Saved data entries
- Opening Delimiter -
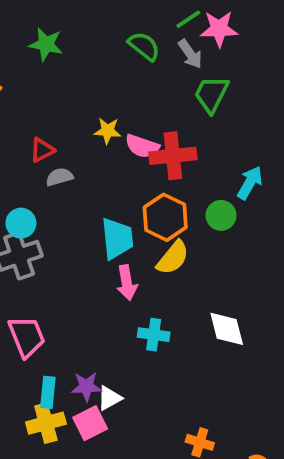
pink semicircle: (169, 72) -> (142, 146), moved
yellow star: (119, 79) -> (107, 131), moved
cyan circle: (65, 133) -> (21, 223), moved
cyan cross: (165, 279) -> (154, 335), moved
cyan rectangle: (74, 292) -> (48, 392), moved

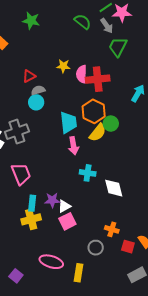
pink semicircle: (142, 146) -> (82, 74), turned 72
green circle: (221, 215) -> (111, 124), moved
cyan circle: (21, 223) -> (36, 102), moved
white diamond: (227, 329) -> (114, 188), moved
pink square: (90, 423) -> (67, 221), moved

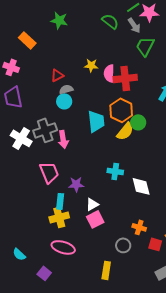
pink arrow: (73, 146) -> (63, 139), moved
purple star: (52, 200) -> (76, 184), moved
pink ellipse: (51, 262) -> (63, 247), moved

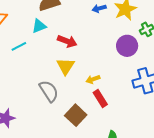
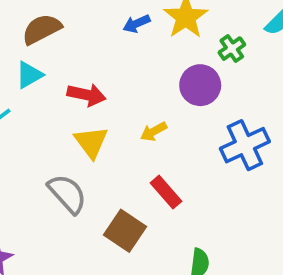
yellow arrow: (93, 79) -> (154, 132), moved

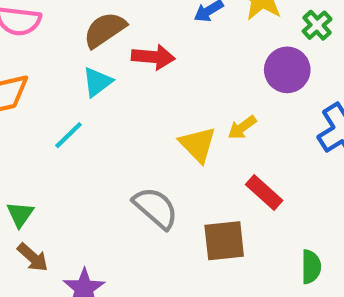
red arrow: (86, 95) -> (153, 57), moved
yellow triangle: (91, 142) -> (198, 144), moved
brown square: (125, 231) -> (224, 241), turned -33

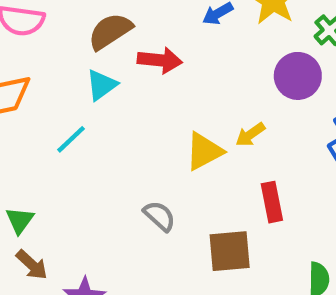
yellow triangle: (198, 144) -> (204, 151), turned 45
red rectangle: (264, 192) -> (272, 202), turned 36
gray semicircle: (156, 208) -> (160, 216), size x0.7

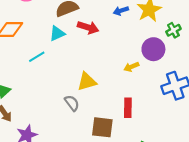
yellow arrow: (250, 135) -> (131, 67), moved
yellow triangle: (204, 151) -> (87, 82), moved

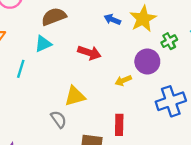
blue arrow: (121, 11) -> (112, 19), turned 40
red arrow: (88, 27) -> (89, 53), moved
cyan line: (37, 57) -> (21, 69), turned -42

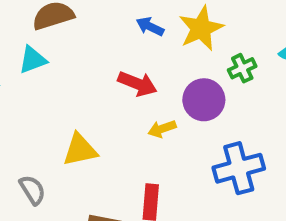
red arrow: (89, 53) -> (137, 84), moved
gray semicircle: (59, 119) -> (32, 190), moved

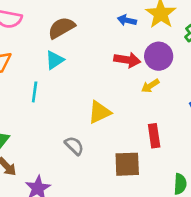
purple circle: (204, 100) -> (159, 56), moved

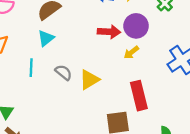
red rectangle: (154, 136) -> (139, 96), size x1.4
gray semicircle: (74, 146) -> (63, 72), moved

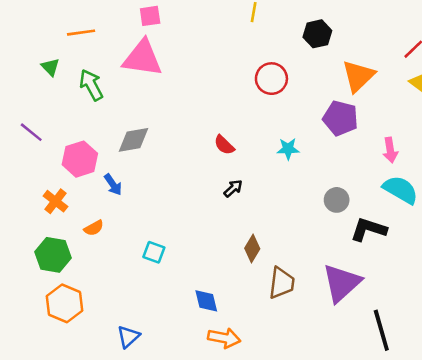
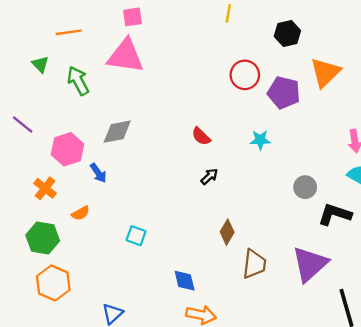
purple pentagon: (340, 118) -> (284, 93), moved

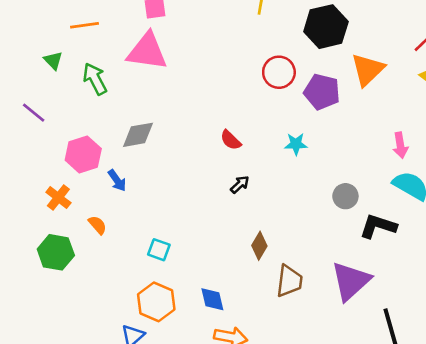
black hexagon: (287, 33) -> (326, 27), size x1.5
purple line: (23, 125) -> (34, 113), moved
orange semicircle: (81, 213) -> (98, 225), turned -102
orange hexagon: (53, 283) -> (156, 302), moved

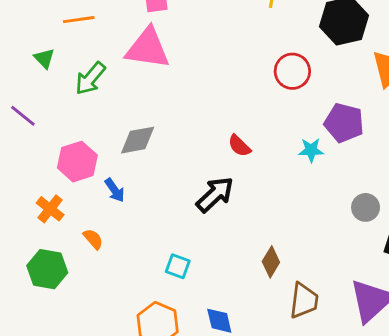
green arrow: (95, 79) -> (90, 78), turned -112
purple pentagon: (322, 92) -> (344, 123), moved
black arrow: (240, 184) -> (215, 195), moved, size x1.8
cyan square: (159, 250) -> (178, 266), moved

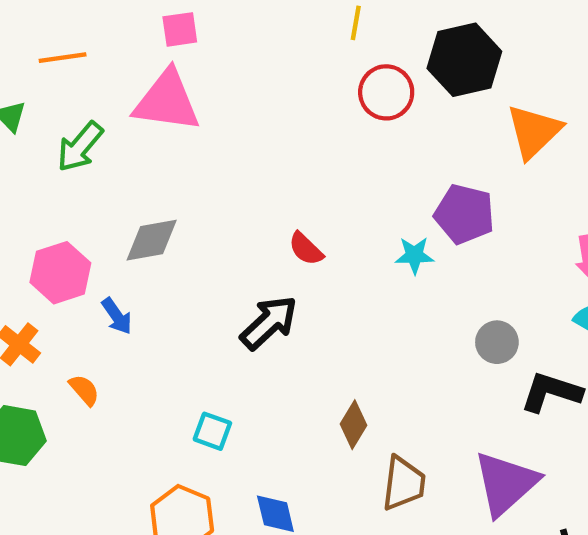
red circle: (292, 71) -> (386, 92), moved

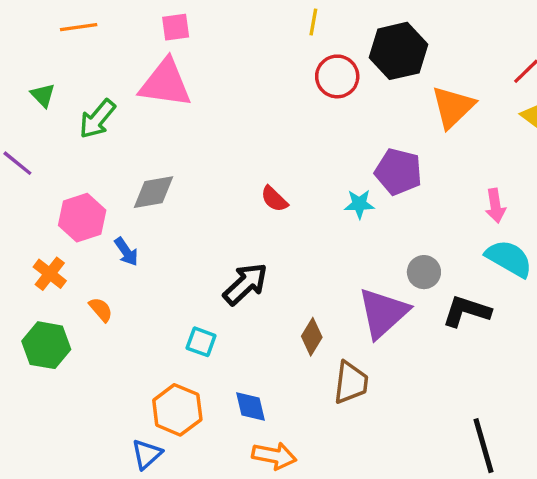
orange line: (63, 58) -> (79, 27), moved
black arrow: (269, 323) -> (245, 284), moved
purple triangle: (506, 483) -> (383, 313), moved

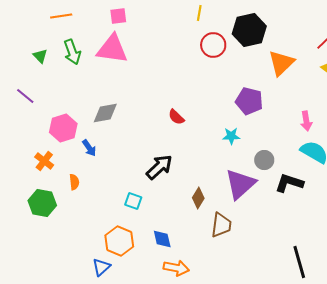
green arrow: (97, 119) -> (72, 52), moved, turned -60
cyan star: (359, 204) -> (231, 136), moved
orange semicircle: (101, 309) -> (74, 182), turned 35

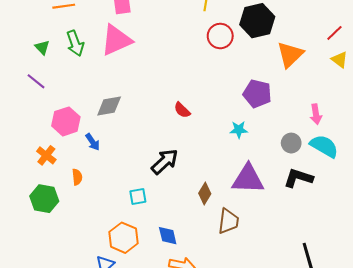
pink triangle: (112, 49) -> (116, 40), turned -32
purple line: (25, 96) -> (36, 81), moved
gray circle: (264, 160) -> (291, 143), moved
purple triangle: (240, 184) -> (248, 179), turned 44
cyan square: (133, 201) -> (138, 197), turned -30

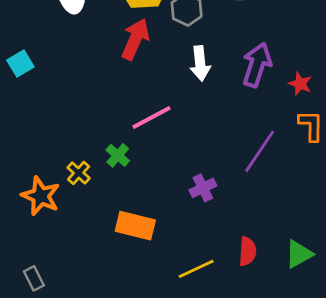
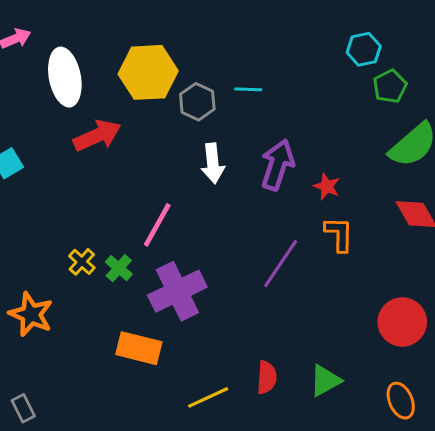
red arrow: (135, 39) -> (97, 136), moved, turned 42
pink line: (152, 118) -> (157, 225), turned -33
yellow cross: (79, 173) -> (82, 262), moved
purple cross: (203, 188) -> (177, 291), moved, size x1.8

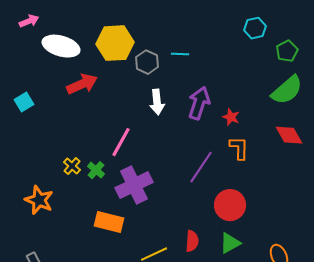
white ellipse: (65, 77) -> (61, 46), turned -63
green pentagon: (390, 86) -> (287, 51), moved
red circle: (402, 322) -> (230, 205), moved

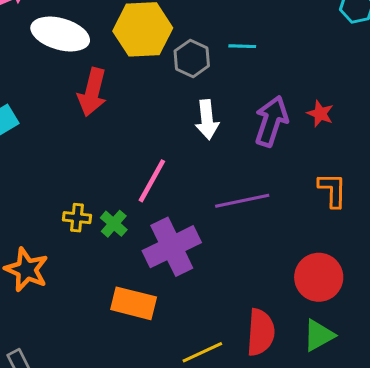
red arrow: (82, 84) -> (92, 92), turned 128
red star: (231, 117) -> (320, 114), moved
yellow cross: (72, 166) -> (77, 218), turned -36
purple line: (201, 167) -> (242, 201), moved, turned 44
red semicircle: (192, 241) -> (261, 332), size x1.4

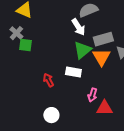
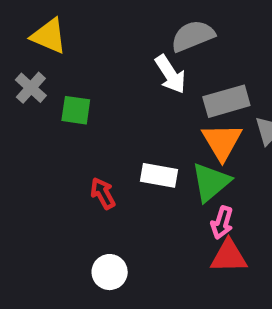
green square: (25, 45) -> (76, 110), moved
green triangle: (82, 50) -> (211, 182), moved
pink arrow: (92, 95) -> (222, 223), moved

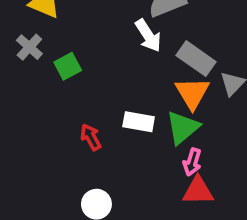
gray rectangle: (226, 101) -> (196, 59), turned 51
green square: (76, 110) -> (68, 66), turned -36

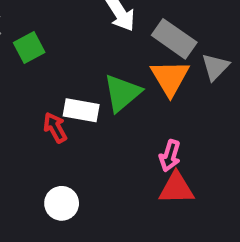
white rectangle: (139, 122) -> (81, 110), moved
green triangle: (183, 128) -> (122, 93), moved

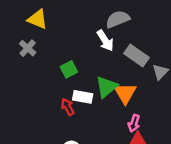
green square: (29, 47) -> (69, 69), moved
orange triangle: (170, 78) -> (125, 93), moved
- Closing Delimiter -
* Task prompt
Select and copy each line from the data that includes the word "cyan".

* Answer to the exercise
cyan circle: (65, 133) -> (21, 223), moved
cyan cross: (165, 279) -> (154, 335), moved
cyan rectangle: (74, 292) -> (48, 392), moved
cyan circle: (21, 223) -> (36, 102), moved
cyan line: (37, 57) -> (21, 69), turned -42
cyan square: (159, 250) -> (178, 266), moved
cyan star: (359, 204) -> (231, 136), moved
cyan square: (133, 201) -> (138, 197), turned -30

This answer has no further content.